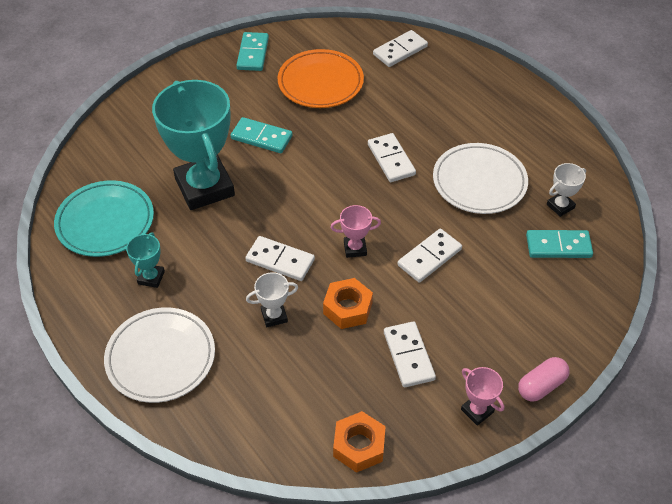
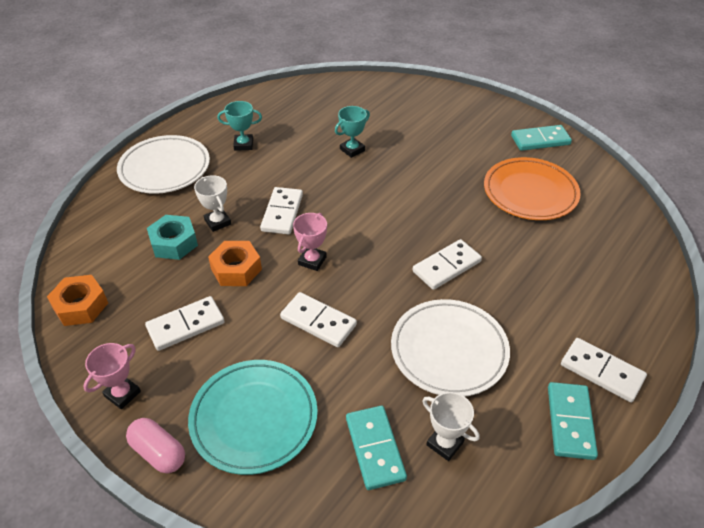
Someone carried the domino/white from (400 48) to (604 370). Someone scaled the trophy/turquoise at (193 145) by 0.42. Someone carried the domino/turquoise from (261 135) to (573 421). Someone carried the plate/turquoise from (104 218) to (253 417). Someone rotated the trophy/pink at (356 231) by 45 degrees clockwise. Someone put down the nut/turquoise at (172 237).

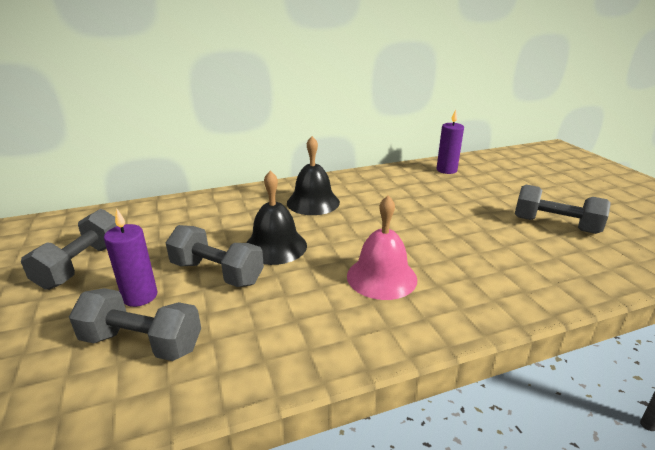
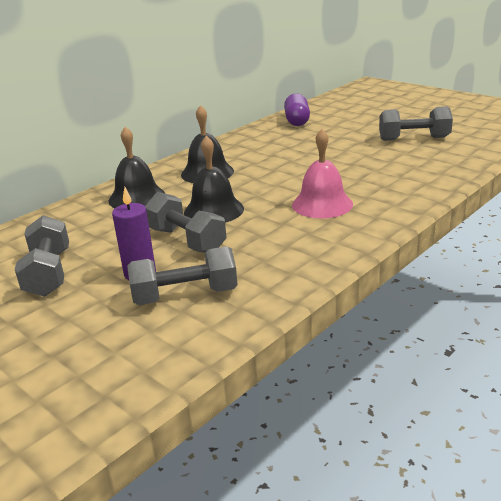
Someone swapped the candle/purple at (450 141) for the capsule/purple at (297 109). Someone rotated the dumbbell/grey at (215 256) by 45 degrees clockwise. Someone put down the bell/black at (136 167).

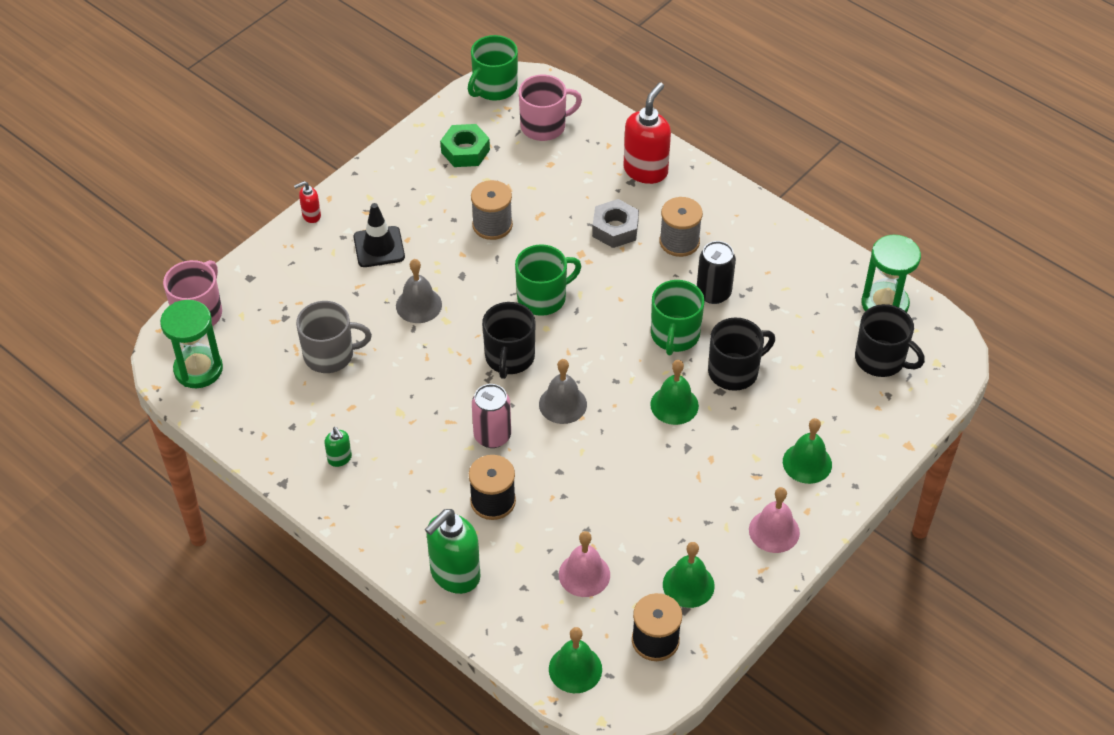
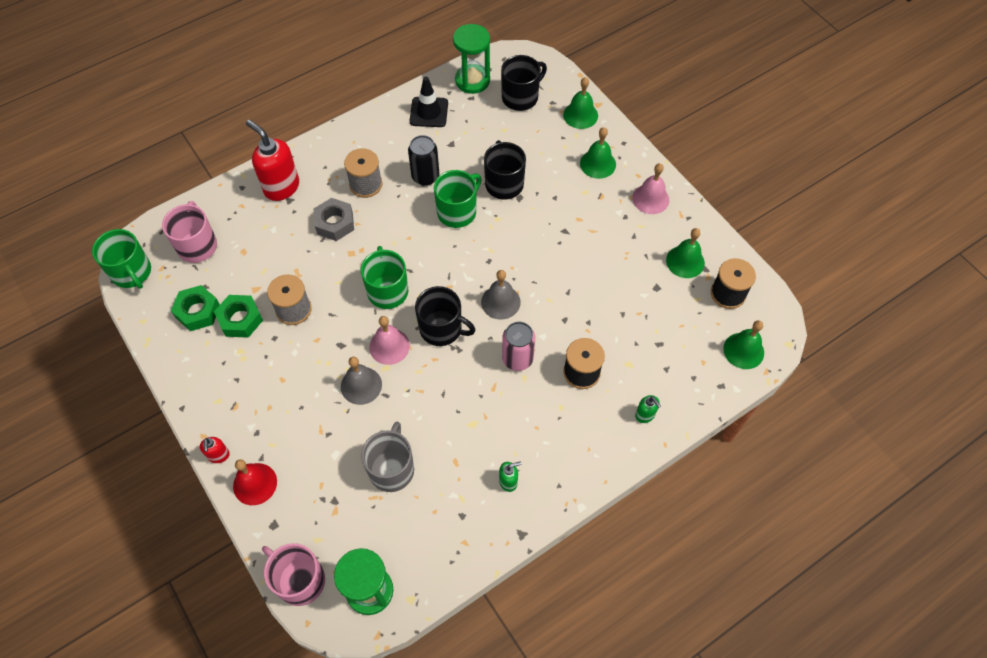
Someone carried the traffic cone/black from (379 235) to (429 102). Someone rotated the mug/green at (678 317) by 75 degrees counterclockwise. Someone carried the bell/green from (674 392) to (580 103). Someone scaled the soap dispenser/green at (452 551) by 0.48. Someone carried the bell/pink from (584 564) to (389 340). Someone put down the nut/green at (238 316). Someone put down the bell/red at (255 482).

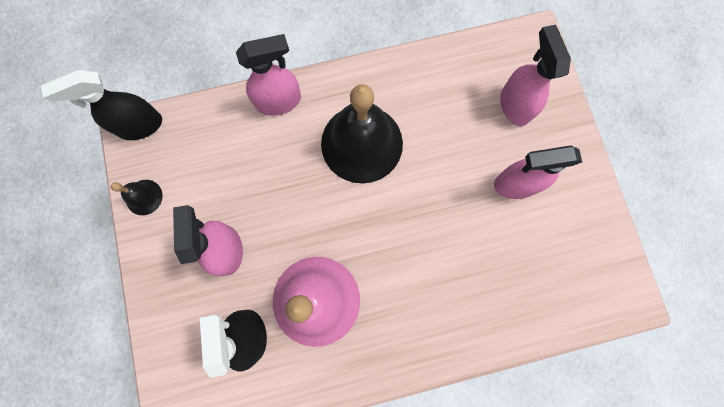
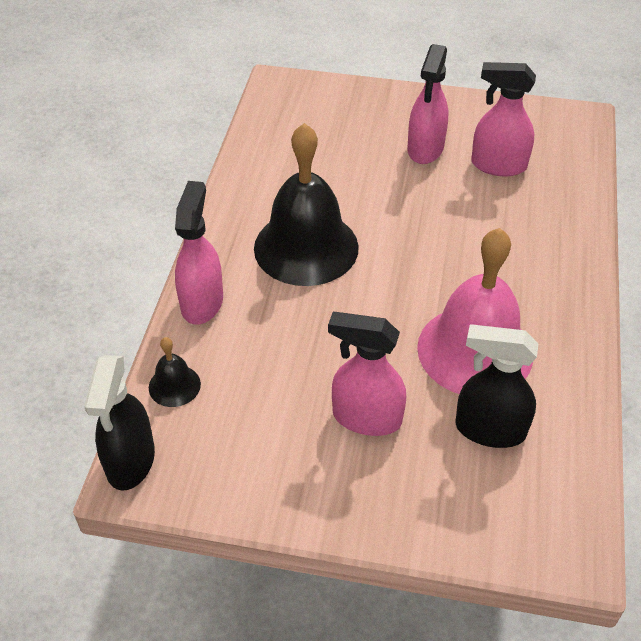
Someone carried the spray bottle/pink from (535 75) to (503 119). Someone carried the bell/black from (137 197) to (175 372).

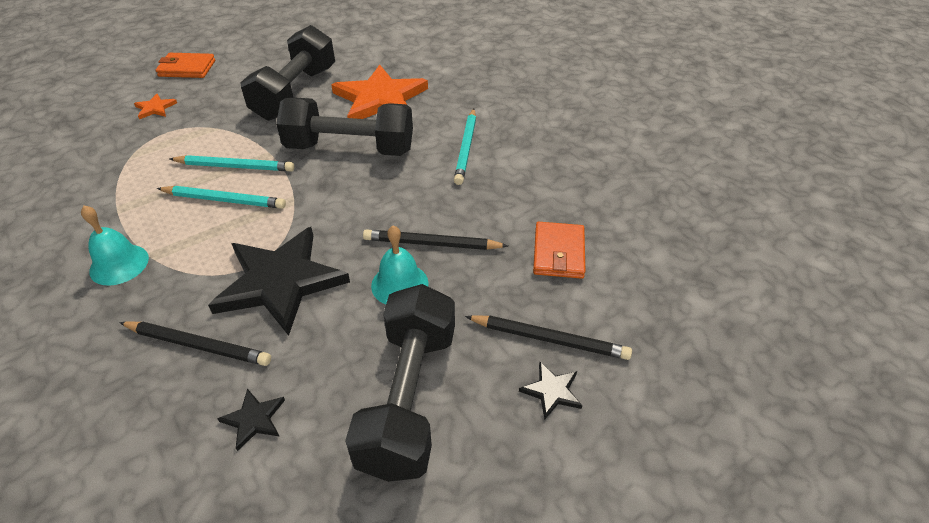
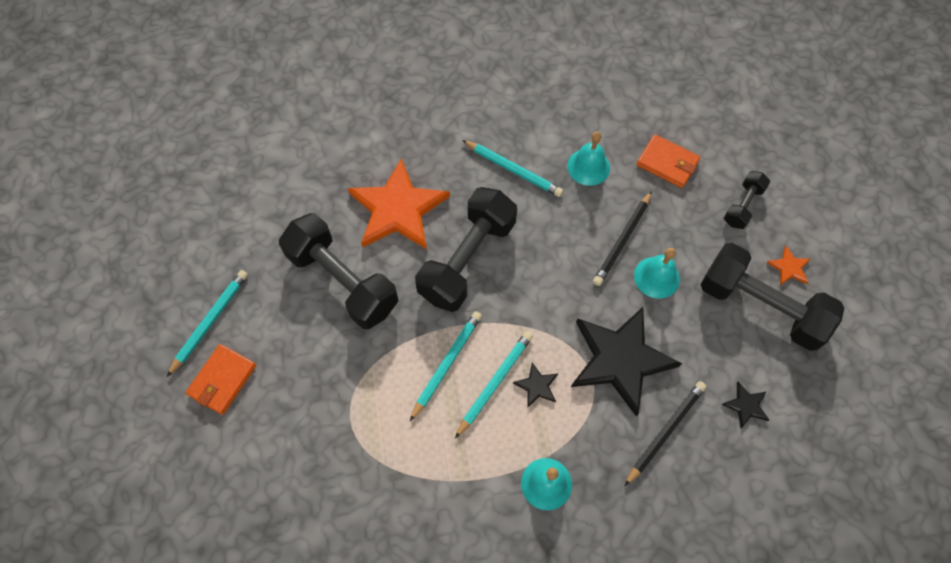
Someone carried the star/orange from (155 106) to (788 265). Someone swapped the pencil/black at (548 337) for the dumbbell/black at (747 200). Someone carried the star/black from (550 391) to (535 385). Someone put down the bell/turquoise at (588 159). Someone put down the pencil/turquoise at (207 323).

------------------------------------

- _WHAT YOU ARE ASKED TO DO_: Search the entries for the string "swapped". Copy every line that has it.

- _TASK ANSWER_:
Someone swapped the candle/purple at (450 141) for the capsule/purple at (297 109). Someone rotated the dumbbell/grey at (215 256) by 45 degrees clockwise. Someone put down the bell/black at (136 167).
Someone carried the star/orange from (155 106) to (788 265). Someone swapped the pencil/black at (548 337) for the dumbbell/black at (747 200). Someone carried the star/black from (550 391) to (535 385). Someone put down the bell/turquoise at (588 159). Someone put down the pencil/turquoise at (207 323).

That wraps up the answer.